→ REQUIRED ACTION:
The output should be every line below that includes the word "none".

→ INPUT MATERIAL:
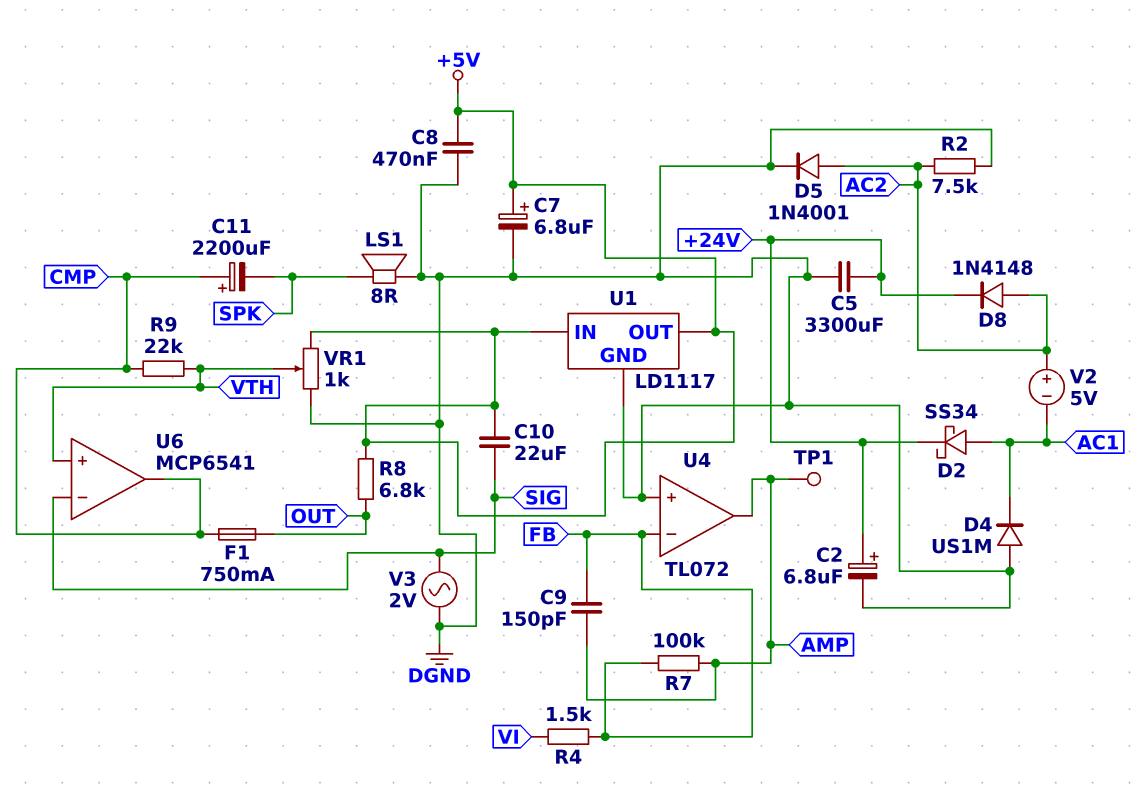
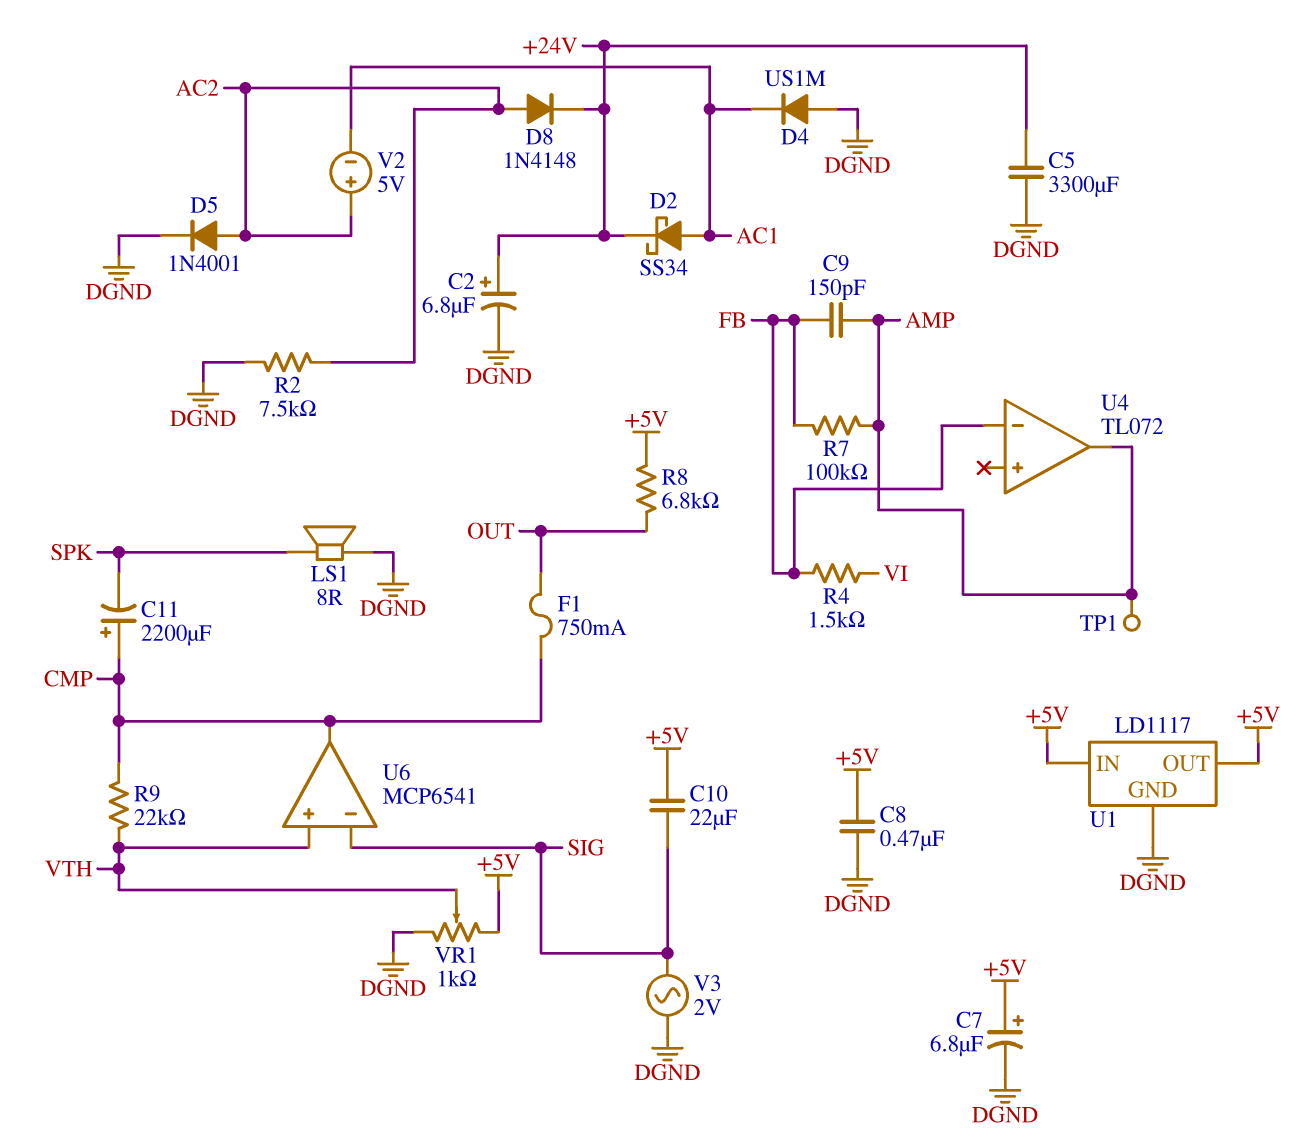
U4 pin in+: DGND -> none

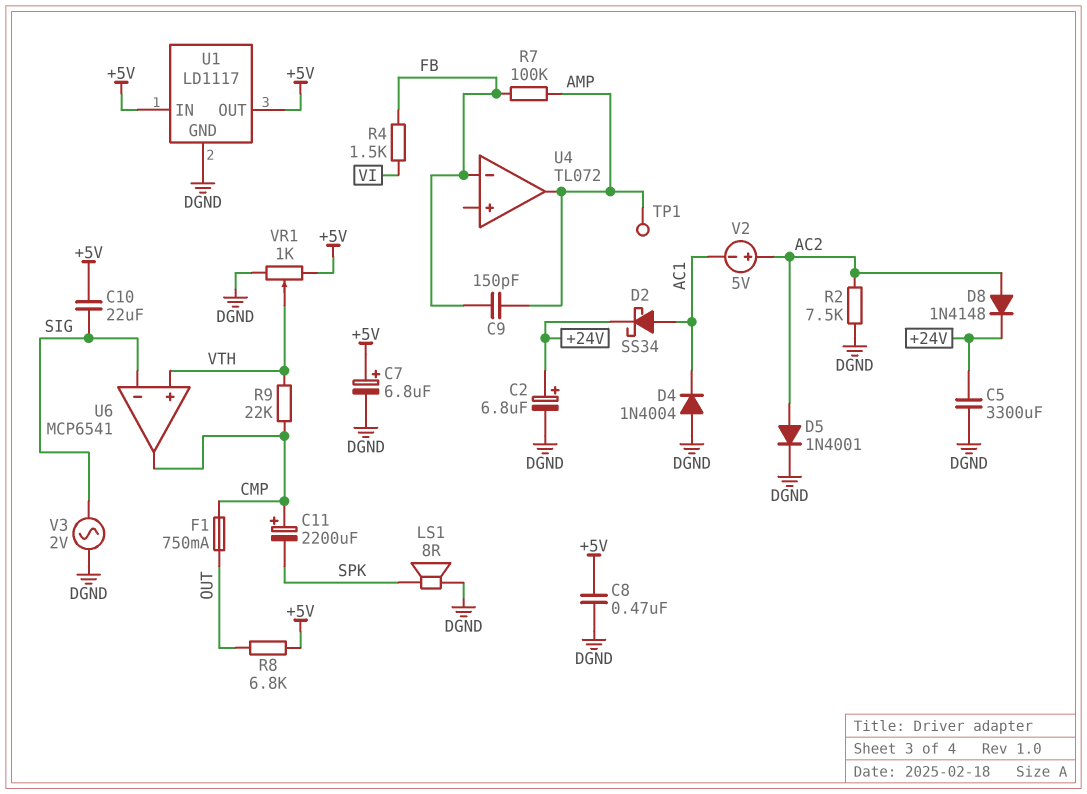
D4: diode US1M (A DGND, K AC1) -> diode 1N4004 (A DGND, K AC1)

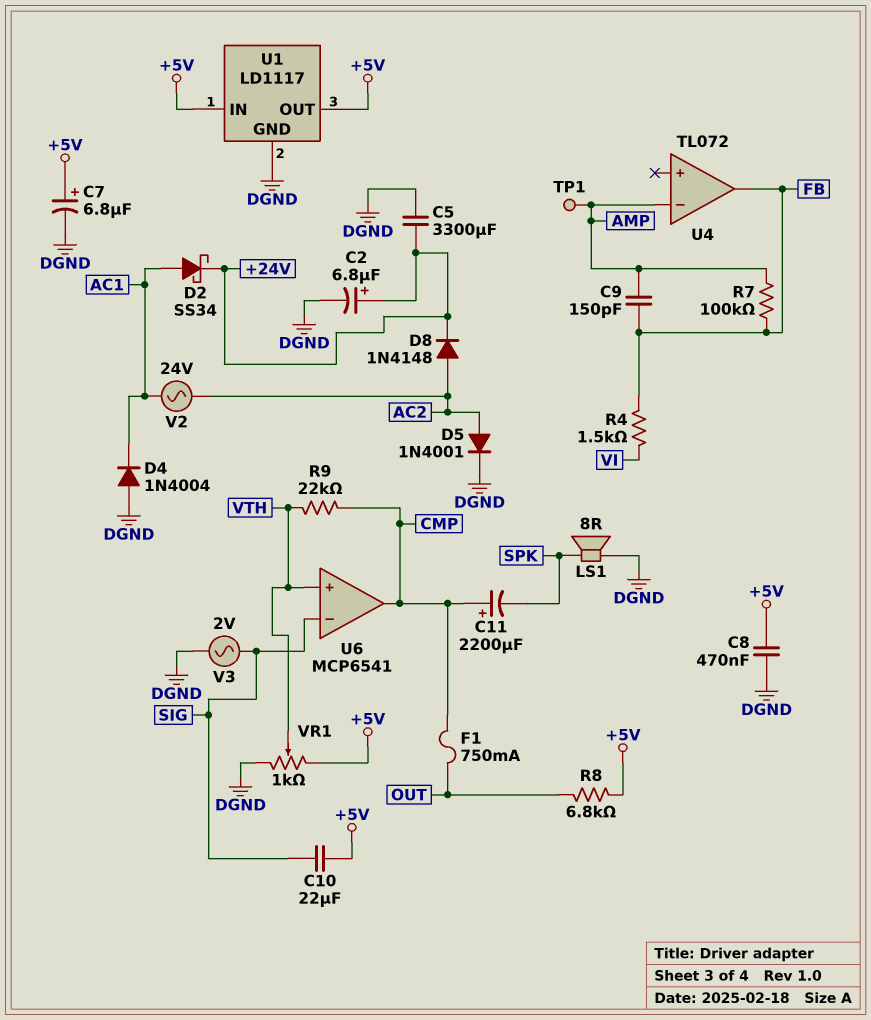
R2: 7.5k (AC2, DGND) -> none
U4 pin in-: FB -> AMP
U4 pin out: AMP -> FB
V2: 5V (plus AC2, minus AC1) -> AC 24V (AC1, AC2)

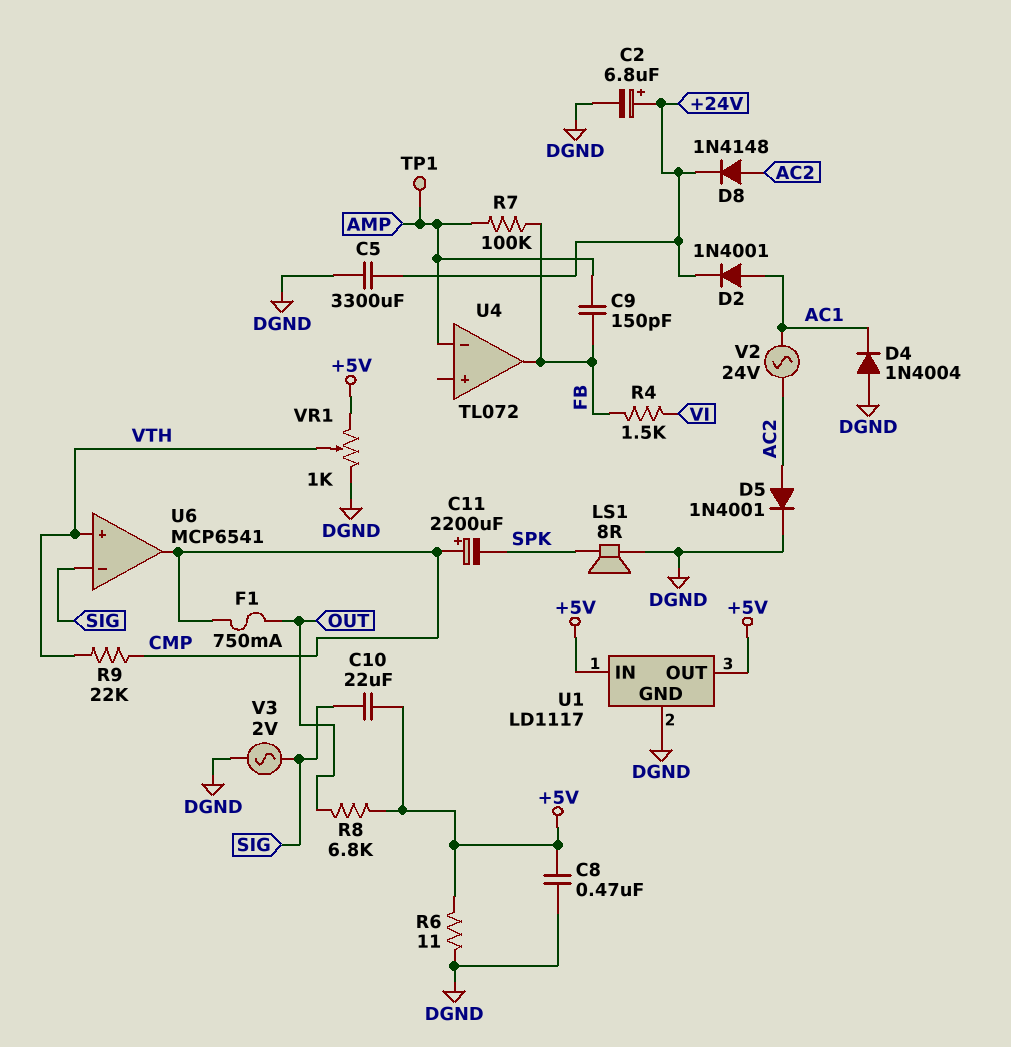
C7: 6.8uF (plus +5V, minus DGND) -> none
D2: schottky SS34 (A AC1, K +24V) -> diode 1N4001 (A AC1, K +24V)
R6: none -> 11 (+5V, DGND)

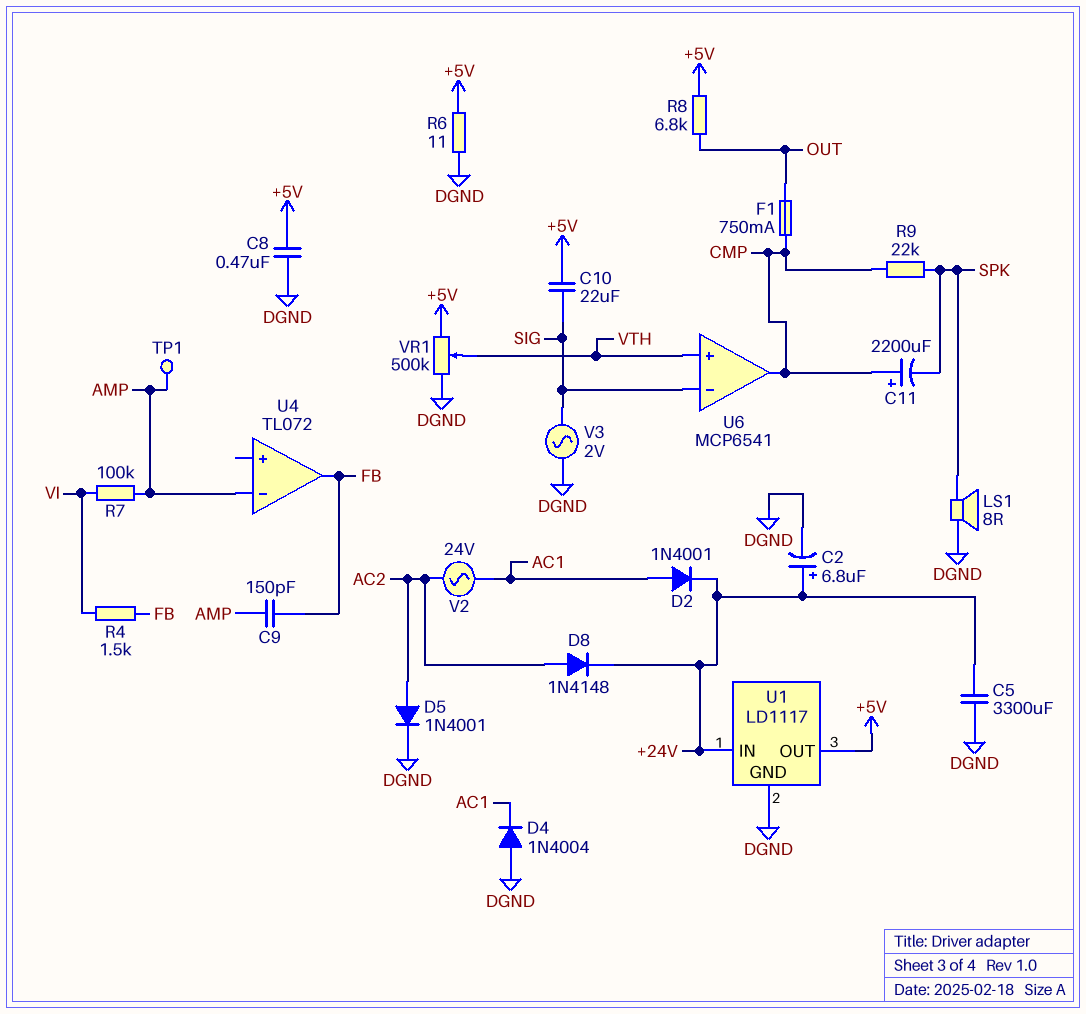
R7: 100k (AMP, FB) -> 100k (AMP, VI)
R9: 22k (CMP, VTH) -> 22k (CMP, SPK)
U1 pin IN: +5V -> +24V
VR1: 1k (+5V, DGND, wiper VTH) -> 500k (+5V, DGND, wiper VTH)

→ ANSWER BELOW:
U4 pin in+: DGND -> none
R2: 7.5k (AC2, DGND) -> none
C7: 6.8uF (plus +5V, minus DGND) -> none
R6: none -> 11 (+5V, DGND)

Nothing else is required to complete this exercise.